Task objective:
Reproduce the section of the listing that begins at the line containing "centre to centre" and finishes at the line containing "Tasse/blau (no. 1 from left) bottom centre". Include both end lines and nothing beyond them.

Information provided:
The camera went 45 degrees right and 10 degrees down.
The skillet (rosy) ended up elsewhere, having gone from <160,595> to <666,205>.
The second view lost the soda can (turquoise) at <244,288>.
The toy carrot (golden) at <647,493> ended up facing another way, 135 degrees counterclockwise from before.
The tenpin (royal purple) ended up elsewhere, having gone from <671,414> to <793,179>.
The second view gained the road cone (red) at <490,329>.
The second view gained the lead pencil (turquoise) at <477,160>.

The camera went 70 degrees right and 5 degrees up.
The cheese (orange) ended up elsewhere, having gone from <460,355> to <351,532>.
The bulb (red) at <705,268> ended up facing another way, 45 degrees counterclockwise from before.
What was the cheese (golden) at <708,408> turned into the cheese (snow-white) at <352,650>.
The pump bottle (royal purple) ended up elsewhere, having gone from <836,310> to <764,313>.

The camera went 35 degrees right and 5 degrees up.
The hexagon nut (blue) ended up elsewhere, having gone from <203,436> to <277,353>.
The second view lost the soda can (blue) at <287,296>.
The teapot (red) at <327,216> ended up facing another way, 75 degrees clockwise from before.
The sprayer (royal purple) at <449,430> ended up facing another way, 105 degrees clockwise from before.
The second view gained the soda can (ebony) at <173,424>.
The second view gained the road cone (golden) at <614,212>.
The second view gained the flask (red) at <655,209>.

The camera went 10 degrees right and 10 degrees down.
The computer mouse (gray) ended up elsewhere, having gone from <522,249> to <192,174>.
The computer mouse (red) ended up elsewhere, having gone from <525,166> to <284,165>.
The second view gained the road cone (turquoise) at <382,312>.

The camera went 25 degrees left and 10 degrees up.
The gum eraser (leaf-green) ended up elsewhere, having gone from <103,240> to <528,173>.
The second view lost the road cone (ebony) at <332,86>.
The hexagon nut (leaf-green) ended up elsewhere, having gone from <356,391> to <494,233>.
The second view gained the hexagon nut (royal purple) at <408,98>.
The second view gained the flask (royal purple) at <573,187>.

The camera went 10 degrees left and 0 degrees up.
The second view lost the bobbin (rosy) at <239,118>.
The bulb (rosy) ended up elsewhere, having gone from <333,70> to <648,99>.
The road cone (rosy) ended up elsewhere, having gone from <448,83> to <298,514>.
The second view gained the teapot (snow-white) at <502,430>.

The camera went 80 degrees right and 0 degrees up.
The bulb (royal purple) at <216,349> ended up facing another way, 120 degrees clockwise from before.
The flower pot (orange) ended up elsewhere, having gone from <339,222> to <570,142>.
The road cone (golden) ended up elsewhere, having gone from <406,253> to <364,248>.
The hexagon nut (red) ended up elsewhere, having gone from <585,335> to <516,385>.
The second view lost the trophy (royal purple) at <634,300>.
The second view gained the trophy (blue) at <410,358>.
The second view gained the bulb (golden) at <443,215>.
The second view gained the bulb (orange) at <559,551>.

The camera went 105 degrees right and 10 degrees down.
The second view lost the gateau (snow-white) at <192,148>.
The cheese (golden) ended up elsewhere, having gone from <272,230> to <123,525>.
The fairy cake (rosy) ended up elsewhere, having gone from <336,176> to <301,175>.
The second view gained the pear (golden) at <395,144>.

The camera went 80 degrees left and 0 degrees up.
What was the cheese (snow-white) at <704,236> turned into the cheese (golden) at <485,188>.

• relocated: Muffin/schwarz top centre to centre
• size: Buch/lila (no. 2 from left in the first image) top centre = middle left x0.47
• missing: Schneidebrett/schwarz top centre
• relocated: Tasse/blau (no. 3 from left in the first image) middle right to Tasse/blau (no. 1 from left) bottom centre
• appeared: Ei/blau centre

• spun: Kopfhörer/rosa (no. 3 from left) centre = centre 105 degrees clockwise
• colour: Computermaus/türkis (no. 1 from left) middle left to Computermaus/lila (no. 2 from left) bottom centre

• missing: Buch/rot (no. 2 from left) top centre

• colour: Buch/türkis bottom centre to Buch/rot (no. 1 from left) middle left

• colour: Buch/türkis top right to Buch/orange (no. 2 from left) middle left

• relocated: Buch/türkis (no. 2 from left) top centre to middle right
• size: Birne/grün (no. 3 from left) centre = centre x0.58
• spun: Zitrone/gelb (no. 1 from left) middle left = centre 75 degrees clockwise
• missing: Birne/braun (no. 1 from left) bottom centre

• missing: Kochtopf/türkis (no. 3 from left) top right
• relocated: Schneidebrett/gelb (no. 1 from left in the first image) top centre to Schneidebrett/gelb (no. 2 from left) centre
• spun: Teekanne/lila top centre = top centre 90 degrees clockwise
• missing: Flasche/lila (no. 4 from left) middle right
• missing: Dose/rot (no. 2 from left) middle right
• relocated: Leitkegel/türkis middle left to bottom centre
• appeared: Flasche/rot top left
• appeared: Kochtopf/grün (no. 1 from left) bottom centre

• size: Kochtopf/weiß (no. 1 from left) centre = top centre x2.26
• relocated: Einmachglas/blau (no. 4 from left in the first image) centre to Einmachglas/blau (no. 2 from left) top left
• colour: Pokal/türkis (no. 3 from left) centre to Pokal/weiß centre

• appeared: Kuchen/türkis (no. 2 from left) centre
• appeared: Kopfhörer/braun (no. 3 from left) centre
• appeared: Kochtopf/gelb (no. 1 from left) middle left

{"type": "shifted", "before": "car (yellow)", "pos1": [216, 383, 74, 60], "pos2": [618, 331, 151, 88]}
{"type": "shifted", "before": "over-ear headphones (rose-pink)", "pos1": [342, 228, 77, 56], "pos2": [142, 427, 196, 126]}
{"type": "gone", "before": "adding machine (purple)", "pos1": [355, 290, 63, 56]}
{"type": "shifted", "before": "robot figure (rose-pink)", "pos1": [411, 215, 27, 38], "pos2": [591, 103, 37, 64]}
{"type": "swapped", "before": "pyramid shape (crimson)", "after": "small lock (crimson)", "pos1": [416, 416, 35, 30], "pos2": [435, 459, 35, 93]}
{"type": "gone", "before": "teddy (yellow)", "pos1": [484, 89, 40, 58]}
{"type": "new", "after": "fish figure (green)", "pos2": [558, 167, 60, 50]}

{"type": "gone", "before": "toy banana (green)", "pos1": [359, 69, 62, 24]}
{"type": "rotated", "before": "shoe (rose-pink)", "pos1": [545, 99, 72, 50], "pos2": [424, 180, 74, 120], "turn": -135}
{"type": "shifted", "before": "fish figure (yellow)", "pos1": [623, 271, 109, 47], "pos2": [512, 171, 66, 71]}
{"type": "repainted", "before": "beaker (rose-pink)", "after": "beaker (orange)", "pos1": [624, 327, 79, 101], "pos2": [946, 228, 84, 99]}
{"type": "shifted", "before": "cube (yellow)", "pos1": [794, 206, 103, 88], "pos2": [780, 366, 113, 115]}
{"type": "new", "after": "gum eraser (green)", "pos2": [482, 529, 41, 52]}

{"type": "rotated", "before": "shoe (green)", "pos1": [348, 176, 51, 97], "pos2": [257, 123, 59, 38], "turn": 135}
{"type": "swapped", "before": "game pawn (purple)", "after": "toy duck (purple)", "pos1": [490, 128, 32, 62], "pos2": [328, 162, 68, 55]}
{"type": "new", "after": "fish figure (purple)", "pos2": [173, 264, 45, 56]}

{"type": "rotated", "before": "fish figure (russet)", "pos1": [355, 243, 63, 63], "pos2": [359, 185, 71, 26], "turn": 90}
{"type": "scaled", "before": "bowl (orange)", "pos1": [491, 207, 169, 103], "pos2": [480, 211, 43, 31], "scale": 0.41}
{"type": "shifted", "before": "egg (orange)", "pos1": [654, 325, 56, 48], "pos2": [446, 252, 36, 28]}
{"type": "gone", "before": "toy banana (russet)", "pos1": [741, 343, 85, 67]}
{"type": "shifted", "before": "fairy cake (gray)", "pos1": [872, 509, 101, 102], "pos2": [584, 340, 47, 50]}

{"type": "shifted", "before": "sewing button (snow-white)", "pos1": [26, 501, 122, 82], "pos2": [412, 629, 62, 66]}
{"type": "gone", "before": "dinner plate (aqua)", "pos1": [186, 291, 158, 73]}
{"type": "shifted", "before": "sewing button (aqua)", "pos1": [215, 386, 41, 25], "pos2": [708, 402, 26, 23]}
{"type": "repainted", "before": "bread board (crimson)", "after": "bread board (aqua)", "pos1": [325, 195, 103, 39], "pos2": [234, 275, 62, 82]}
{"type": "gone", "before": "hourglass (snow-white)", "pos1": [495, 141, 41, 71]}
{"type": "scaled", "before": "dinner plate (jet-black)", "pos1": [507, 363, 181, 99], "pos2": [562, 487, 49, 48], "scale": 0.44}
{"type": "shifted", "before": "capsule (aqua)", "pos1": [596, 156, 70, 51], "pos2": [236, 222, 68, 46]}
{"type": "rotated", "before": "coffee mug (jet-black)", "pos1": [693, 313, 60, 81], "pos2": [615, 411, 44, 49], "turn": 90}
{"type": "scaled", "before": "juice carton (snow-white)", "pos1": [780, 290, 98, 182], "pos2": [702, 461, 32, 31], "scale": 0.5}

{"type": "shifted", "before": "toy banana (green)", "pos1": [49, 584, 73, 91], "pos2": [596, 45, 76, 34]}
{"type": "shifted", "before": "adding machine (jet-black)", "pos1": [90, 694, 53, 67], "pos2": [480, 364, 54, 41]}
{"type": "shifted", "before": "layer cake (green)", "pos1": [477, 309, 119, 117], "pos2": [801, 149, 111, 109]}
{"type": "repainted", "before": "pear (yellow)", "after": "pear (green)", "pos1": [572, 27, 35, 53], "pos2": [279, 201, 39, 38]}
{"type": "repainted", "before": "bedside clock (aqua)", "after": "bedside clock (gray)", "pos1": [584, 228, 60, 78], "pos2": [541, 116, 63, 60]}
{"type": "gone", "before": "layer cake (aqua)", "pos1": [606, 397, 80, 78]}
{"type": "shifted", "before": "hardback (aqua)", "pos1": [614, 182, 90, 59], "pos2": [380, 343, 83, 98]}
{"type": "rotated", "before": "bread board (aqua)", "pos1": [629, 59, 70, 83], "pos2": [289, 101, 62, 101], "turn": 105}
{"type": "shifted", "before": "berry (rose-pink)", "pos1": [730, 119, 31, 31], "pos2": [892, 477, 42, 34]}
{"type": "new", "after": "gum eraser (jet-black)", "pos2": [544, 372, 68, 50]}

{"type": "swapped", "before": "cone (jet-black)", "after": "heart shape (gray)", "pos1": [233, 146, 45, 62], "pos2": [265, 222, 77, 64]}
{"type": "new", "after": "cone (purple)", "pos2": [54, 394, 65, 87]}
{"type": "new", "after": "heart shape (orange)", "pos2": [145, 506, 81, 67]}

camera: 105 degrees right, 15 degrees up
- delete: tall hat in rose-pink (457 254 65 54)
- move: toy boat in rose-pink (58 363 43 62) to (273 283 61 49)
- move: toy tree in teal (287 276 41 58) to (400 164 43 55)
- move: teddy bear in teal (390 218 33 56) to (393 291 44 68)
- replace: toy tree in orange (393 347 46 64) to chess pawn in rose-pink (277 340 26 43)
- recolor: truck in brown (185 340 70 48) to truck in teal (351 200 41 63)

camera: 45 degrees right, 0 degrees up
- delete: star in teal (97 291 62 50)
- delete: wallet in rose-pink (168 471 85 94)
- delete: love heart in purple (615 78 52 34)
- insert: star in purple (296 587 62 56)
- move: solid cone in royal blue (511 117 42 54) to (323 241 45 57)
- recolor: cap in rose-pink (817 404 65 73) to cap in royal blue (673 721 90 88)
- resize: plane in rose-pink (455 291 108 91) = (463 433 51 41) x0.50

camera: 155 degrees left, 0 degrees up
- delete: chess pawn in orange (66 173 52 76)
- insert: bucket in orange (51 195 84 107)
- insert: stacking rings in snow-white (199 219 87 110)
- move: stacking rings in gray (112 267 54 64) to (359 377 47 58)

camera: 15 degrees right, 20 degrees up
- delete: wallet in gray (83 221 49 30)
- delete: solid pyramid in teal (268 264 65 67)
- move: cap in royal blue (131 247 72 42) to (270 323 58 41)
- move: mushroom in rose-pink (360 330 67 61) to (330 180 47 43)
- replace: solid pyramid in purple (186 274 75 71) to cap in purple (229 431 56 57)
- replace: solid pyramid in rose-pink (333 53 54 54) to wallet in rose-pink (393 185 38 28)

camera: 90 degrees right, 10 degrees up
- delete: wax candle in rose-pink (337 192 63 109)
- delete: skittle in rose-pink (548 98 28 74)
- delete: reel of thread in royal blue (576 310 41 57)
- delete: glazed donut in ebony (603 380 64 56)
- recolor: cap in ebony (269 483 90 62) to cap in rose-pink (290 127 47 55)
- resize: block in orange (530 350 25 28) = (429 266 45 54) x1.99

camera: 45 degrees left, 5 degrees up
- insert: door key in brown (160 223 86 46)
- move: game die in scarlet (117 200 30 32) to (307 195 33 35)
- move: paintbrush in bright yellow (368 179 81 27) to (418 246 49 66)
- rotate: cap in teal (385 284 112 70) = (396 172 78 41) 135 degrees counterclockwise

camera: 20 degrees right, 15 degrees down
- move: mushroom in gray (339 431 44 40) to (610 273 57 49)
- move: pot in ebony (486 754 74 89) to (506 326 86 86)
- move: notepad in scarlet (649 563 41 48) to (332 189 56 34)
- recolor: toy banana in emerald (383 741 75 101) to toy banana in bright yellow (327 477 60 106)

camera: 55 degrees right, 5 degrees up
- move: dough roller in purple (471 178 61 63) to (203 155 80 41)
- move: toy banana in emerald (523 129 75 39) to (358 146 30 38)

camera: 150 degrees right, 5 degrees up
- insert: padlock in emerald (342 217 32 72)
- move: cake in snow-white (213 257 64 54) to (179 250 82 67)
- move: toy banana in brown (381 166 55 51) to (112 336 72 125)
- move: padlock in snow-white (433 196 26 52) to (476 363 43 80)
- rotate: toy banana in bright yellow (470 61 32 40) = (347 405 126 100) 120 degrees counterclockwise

Response area:
• relocated: Muffin/schwarz top centre to centre
• size: Buch/lila (no. 2 from left in the first image) top centre = middle left x0.47
• missing: Schneidebrett/schwarz top centre
• relocated: Tasse/blau (no. 3 from left in the first image) middle right to Tasse/blau (no. 1 from left) bottom centre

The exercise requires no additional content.